# [Records to use]
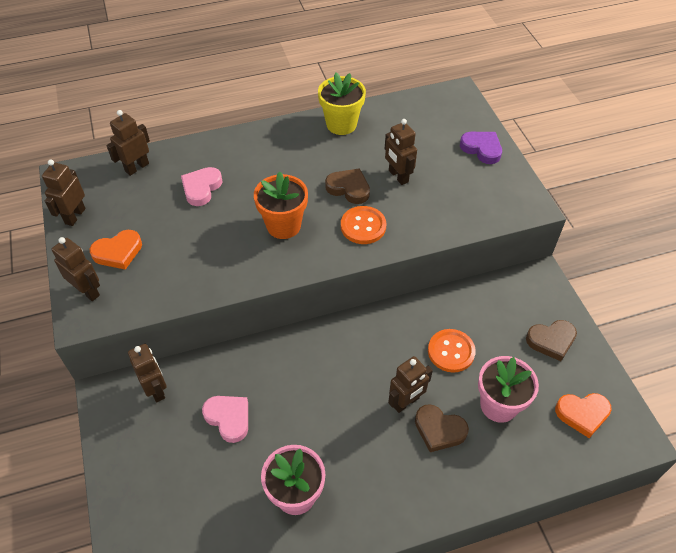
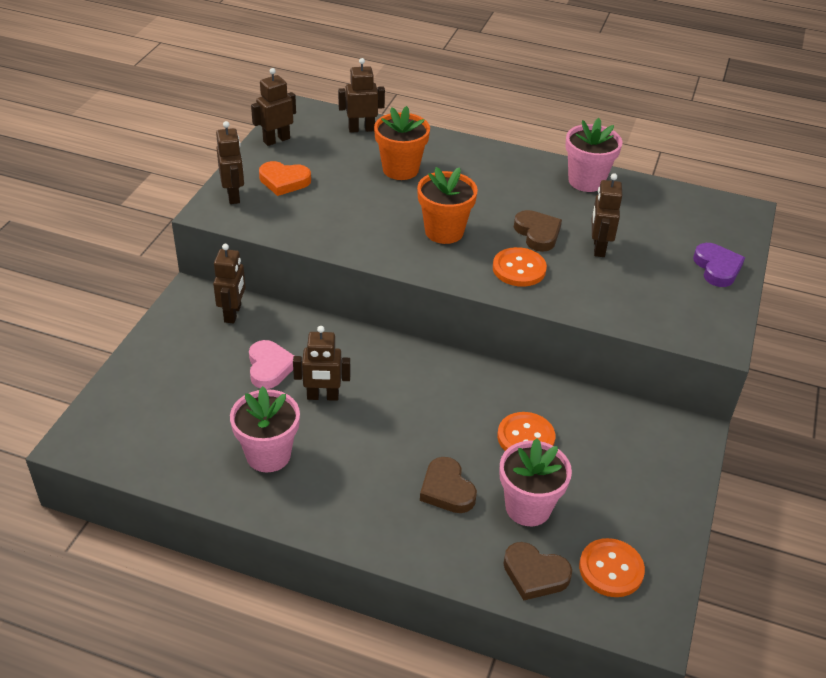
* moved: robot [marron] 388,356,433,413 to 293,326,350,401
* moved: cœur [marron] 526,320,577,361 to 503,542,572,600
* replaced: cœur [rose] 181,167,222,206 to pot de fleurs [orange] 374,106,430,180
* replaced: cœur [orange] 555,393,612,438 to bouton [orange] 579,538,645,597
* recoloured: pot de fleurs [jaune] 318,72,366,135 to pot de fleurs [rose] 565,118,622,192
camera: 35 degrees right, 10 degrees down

# [What to do]
An exact copy of all the entries is required, and it must contain no pictures.

# [Response to this exercise]
* moved: robot [marron] 388,356,433,413 to 293,326,350,401
* moved: cœur [marron] 526,320,577,361 to 503,542,572,600
* replaced: cœur [rose] 181,167,222,206 to pot de fleurs [orange] 374,106,430,180
* replaced: cœur [orange] 555,393,612,438 to bouton [orange] 579,538,645,597
* recoloured: pot de fleurs [jaune] 318,72,366,135 to pot de fleurs [rose] 565,118,622,192
camera: 35 degrees right, 10 degrees down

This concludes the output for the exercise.